» Exercise goal
Please return every line below that contains the string "brown".

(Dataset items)
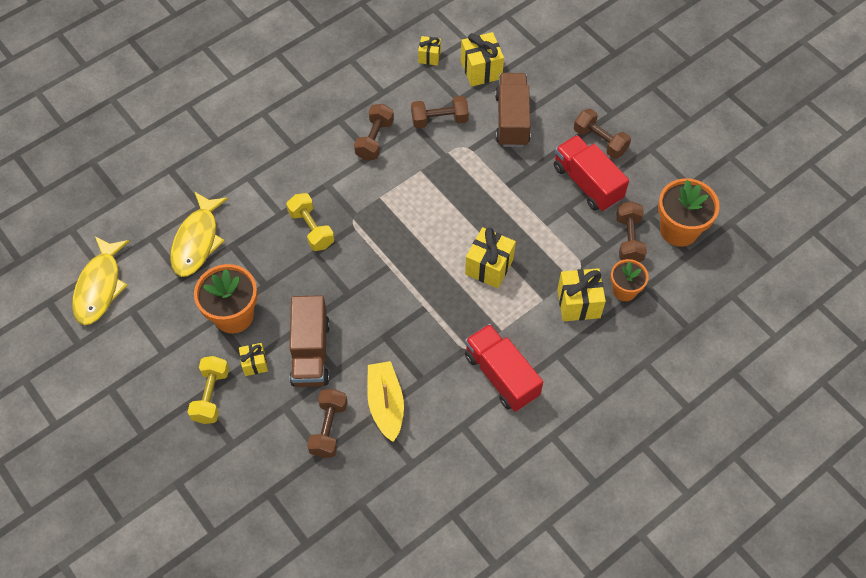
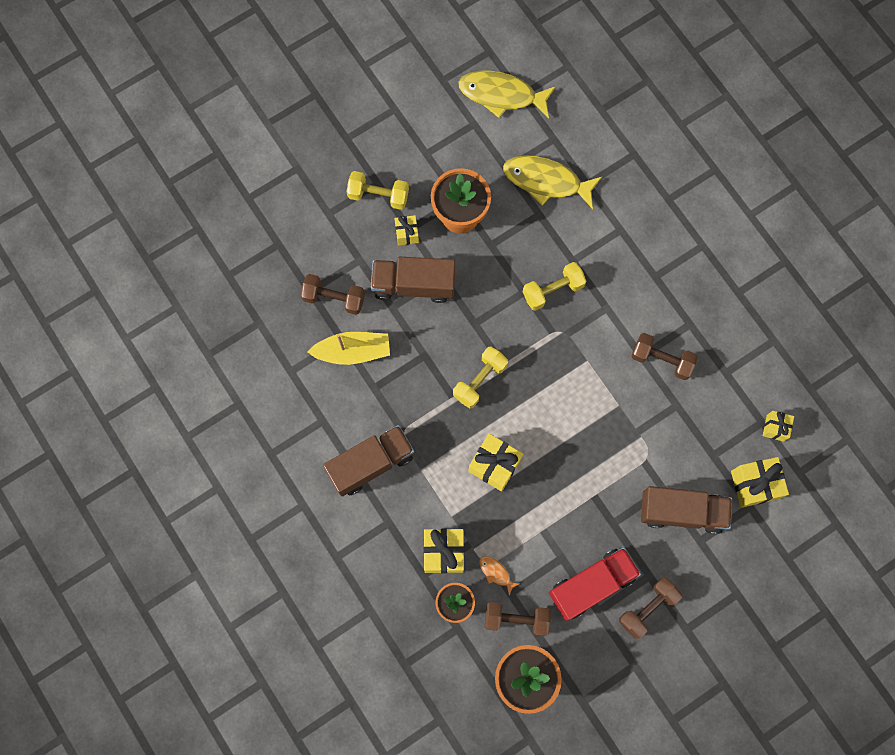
camera: 95 degrees right, 15 degrees up
(407, 285) = (480, 380): none -> yellow dumbbell
(439, 120) = (685, 431): brown dumbbell -> none
(501, 375) = (371, 464): red truck -> brown truck
(590, 258) = (496, 573): none -> orange fish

» Task answer
(439, 120) = (685, 431): brown dumbbell -> none
(501, 375) = (371, 464): red truck -> brown truck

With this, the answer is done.